Assignment: Filter this data down to the lines that hold "VLOAD", and copy them.

(Exercise data Opens)

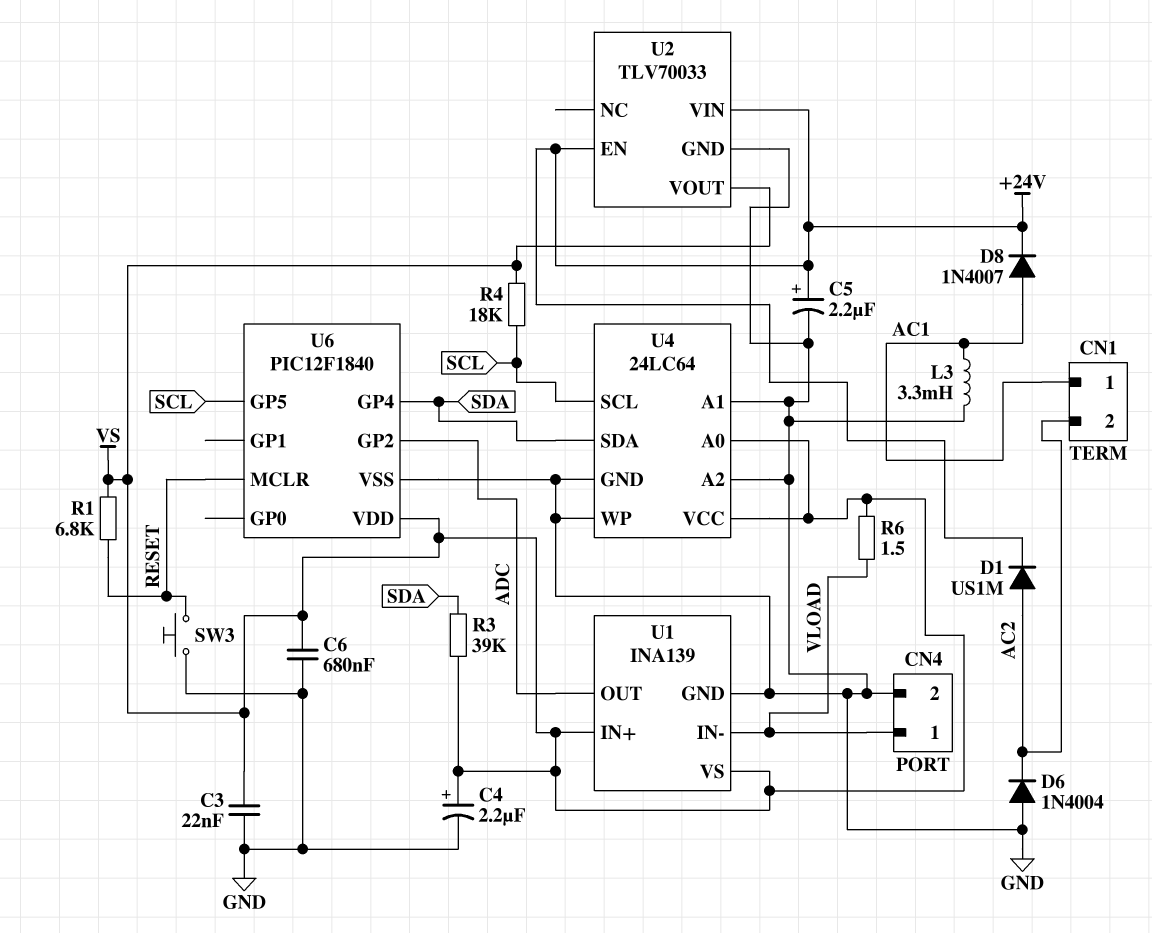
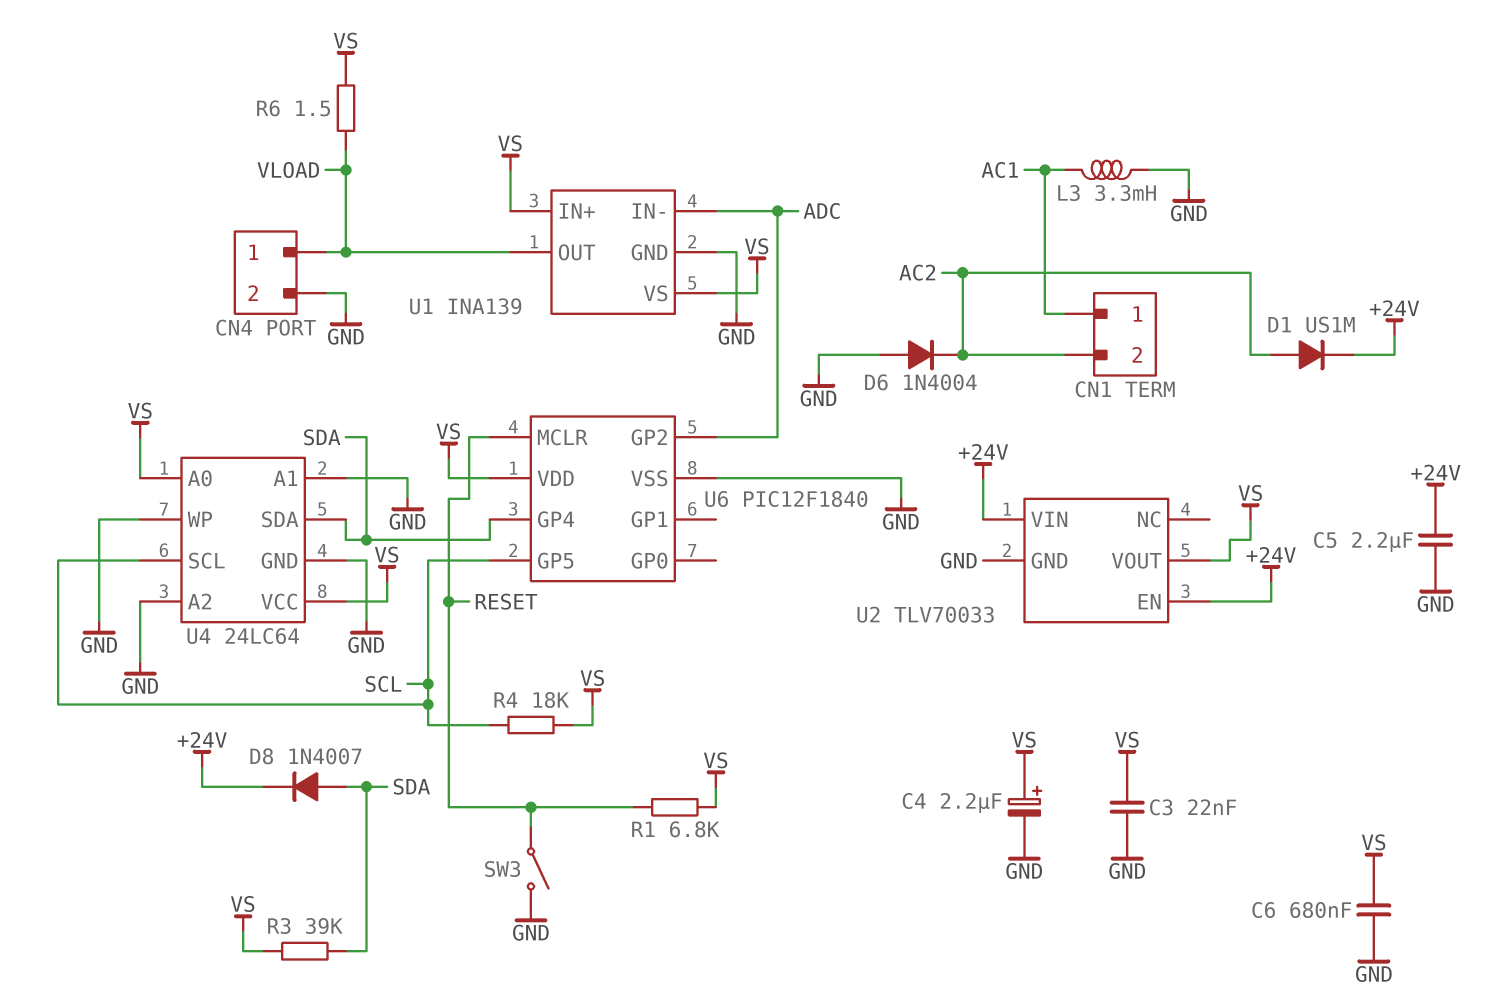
C5: 2.2uF (plus +24V, minus GND) -> 2.2uF (+24V, GND)
D8: diode 1N4007 (A AC1, K +24V) -> diode 1N4007 (A SDA, K +24V)
SW3: button (GND, RESET) -> switch (GND, RESET)
U1 pin IN-: VLOAD -> ADC
U1 pin OUT: ADC -> VLOAD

(Exercise data Closes)

Answer box:
U1 pin IN-: VLOAD -> ADC
U1 pin OUT: ADC -> VLOAD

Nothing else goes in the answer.